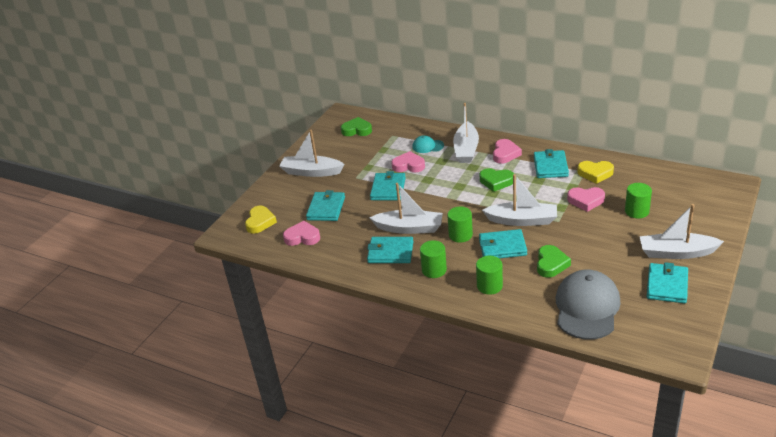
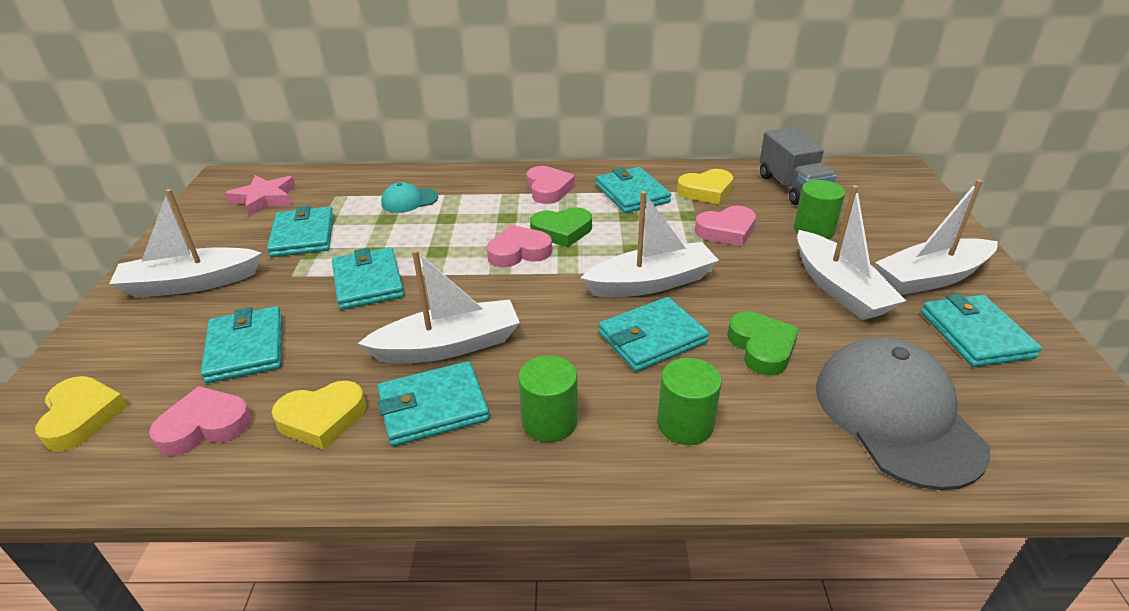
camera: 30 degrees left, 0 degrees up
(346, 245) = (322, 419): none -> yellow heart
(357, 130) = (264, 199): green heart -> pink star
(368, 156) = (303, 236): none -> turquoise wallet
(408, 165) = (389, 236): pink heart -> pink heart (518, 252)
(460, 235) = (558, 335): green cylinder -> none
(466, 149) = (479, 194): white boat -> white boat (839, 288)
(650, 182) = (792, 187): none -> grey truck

### WORK REQUEST
Set out every record exactly, images excluded.

### SOLUTION TO THIS EXERCISE
camera: 30 degrees left, 0 degrees up
(346, 245) = (322, 419): none -> yellow heart
(357, 130) = (264, 199): green heart -> pink star
(368, 156) = (303, 236): none -> turquoise wallet
(408, 165) = (389, 236): pink heart -> pink heart (518, 252)
(460, 235) = (558, 335): green cylinder -> none
(466, 149) = (479, 194): white boat -> white boat (839, 288)
(650, 182) = (792, 187): none -> grey truck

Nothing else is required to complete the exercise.